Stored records
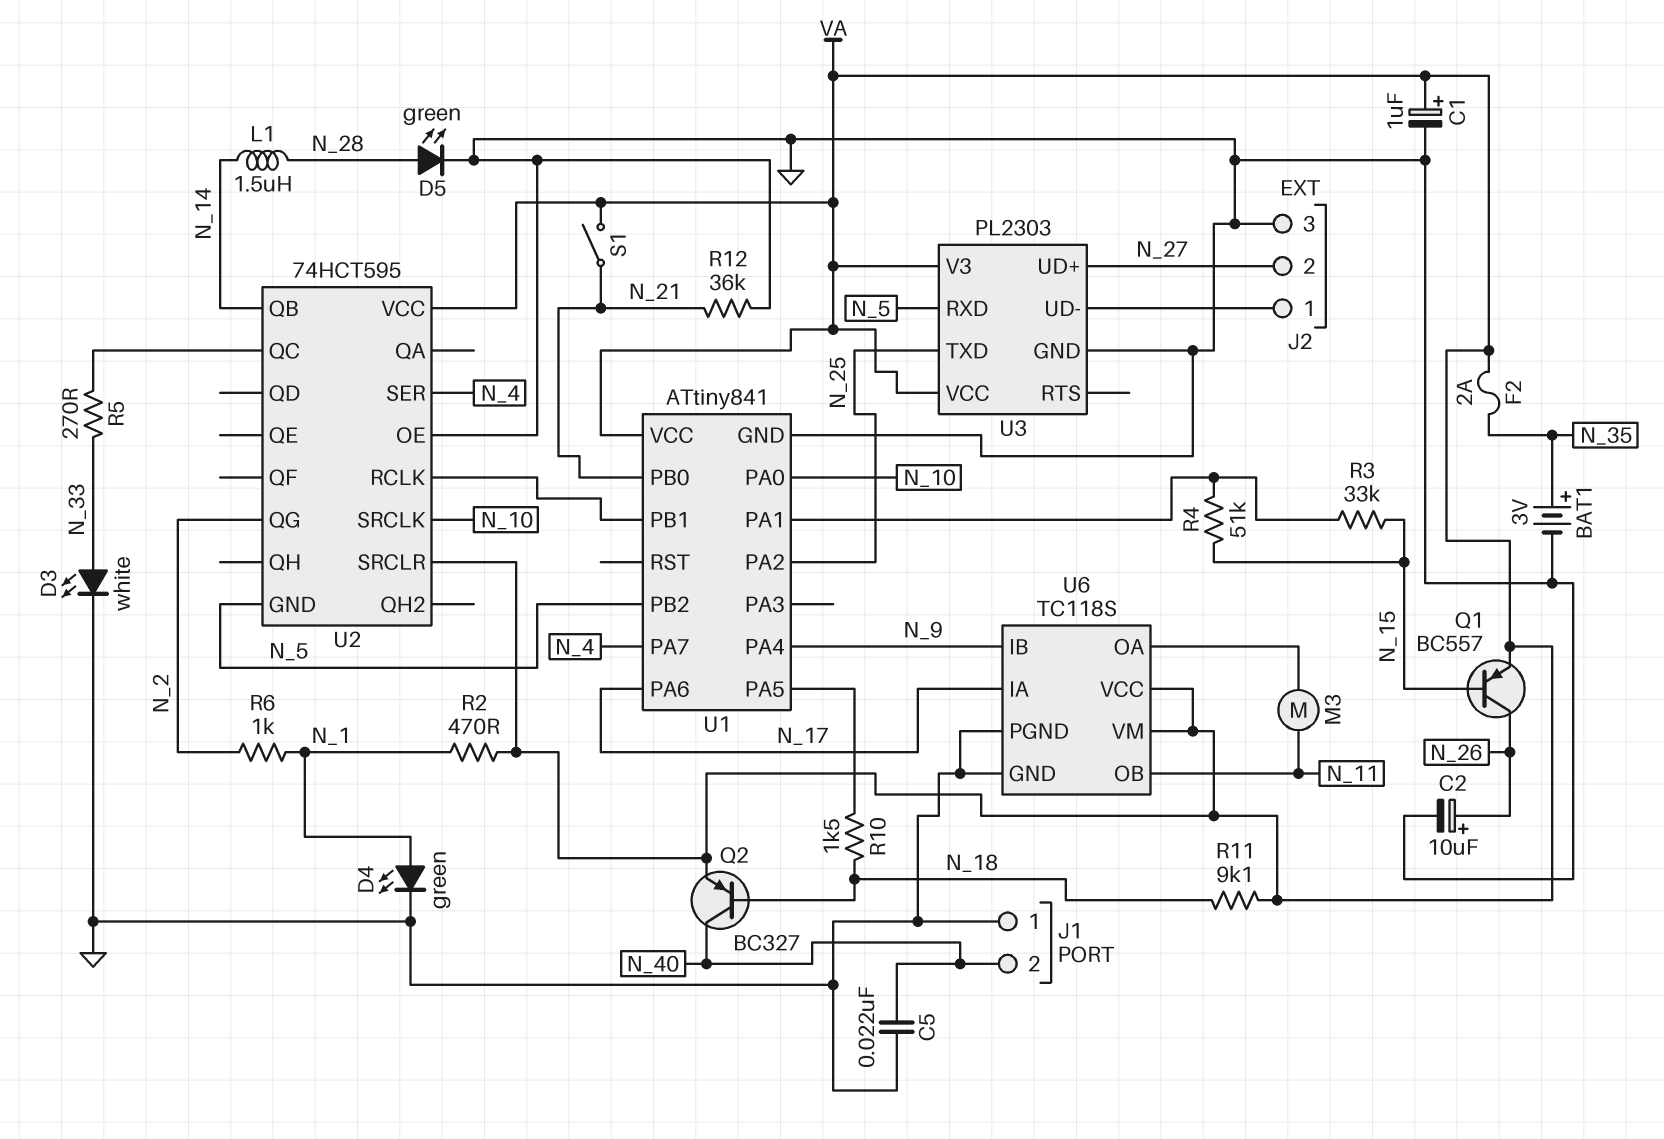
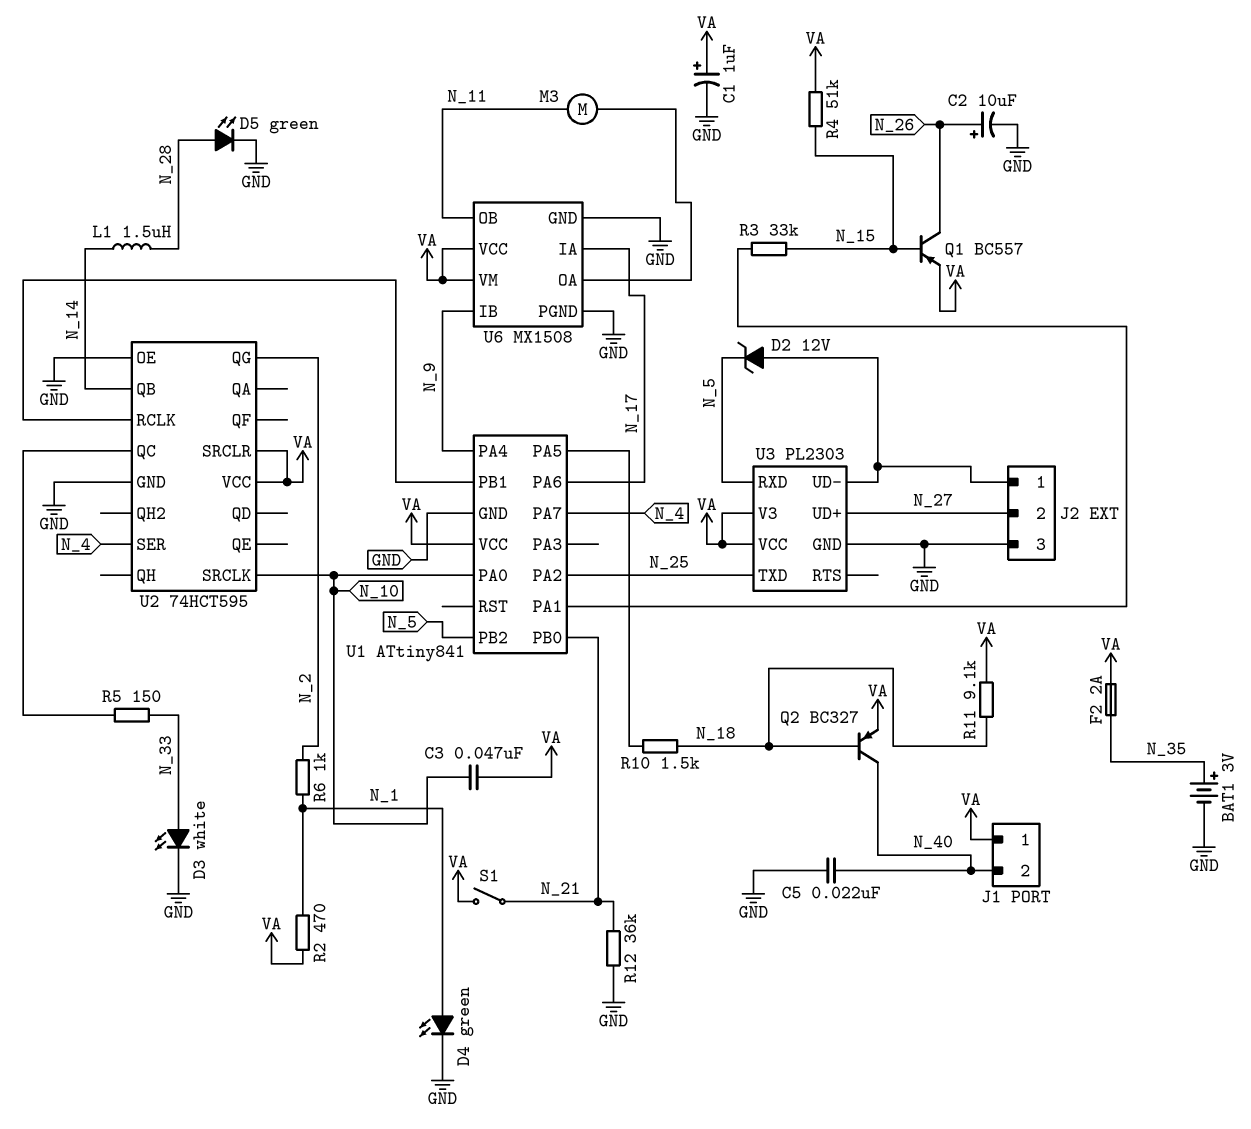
C3: none -> 47nF (N_10, VA)
D2: none -> zener 12V (A J2/1, K N_5)
J1 pin 1: GND -> VA
R4: 51k (N_15, U1/PA1) -> 51k (N_15, VA)
R5: 270 (N_33, U2/QC) -> 150 (N_33, U2/QC)
U2 pin GND: N_5 -> GND
U6: TC118S -> MX1508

• [TASK PROMPT] Print each entry shown above with exact wording and no pictures.

• [ANSWER TO THIS EXERCISE]
C3: none -> 47nF (N_10, VA)
D2: none -> zener 12V (A J2/1, K N_5)
J1 pin 1: GND -> VA
R4: 51k (N_15, U1/PA1) -> 51k (N_15, VA)
R5: 270 (N_33, U2/QC) -> 150 (N_33, U2/QC)
U2 pin GND: N_5 -> GND
U6: TC118S -> MX1508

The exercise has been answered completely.